- [Data provided]
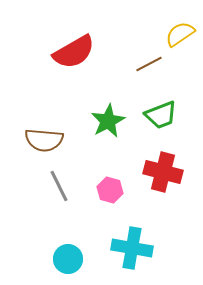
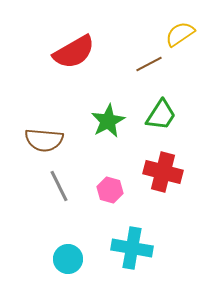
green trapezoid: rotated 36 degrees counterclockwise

--

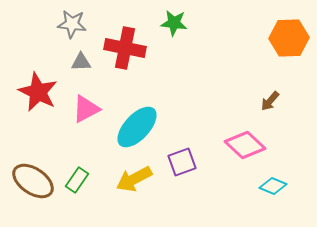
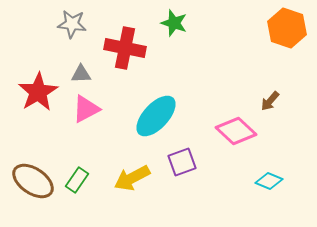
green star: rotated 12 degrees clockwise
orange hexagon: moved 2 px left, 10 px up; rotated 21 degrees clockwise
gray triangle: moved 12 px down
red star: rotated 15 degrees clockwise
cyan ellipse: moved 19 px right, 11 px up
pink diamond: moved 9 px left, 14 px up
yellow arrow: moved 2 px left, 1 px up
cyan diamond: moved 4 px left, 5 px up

==

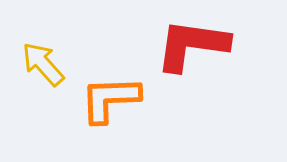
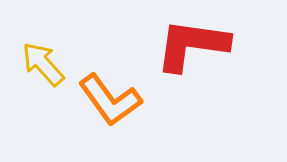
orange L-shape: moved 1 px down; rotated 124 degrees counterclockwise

- [Description of the task]
Beginning with the line containing "green star: rotated 12 degrees clockwise" in the material above, copy every line exactly until you have copied the line containing "cyan diamond: moved 4 px left, 5 px up".

- [Exercise answer]
green star: rotated 12 degrees clockwise
orange hexagon: moved 2 px left, 10 px up; rotated 21 degrees clockwise
gray triangle: moved 12 px down
red star: rotated 15 degrees clockwise
cyan ellipse: moved 19 px right, 11 px up
pink diamond: moved 9 px left, 14 px up
yellow arrow: moved 2 px left, 1 px up
cyan diamond: moved 4 px left, 5 px up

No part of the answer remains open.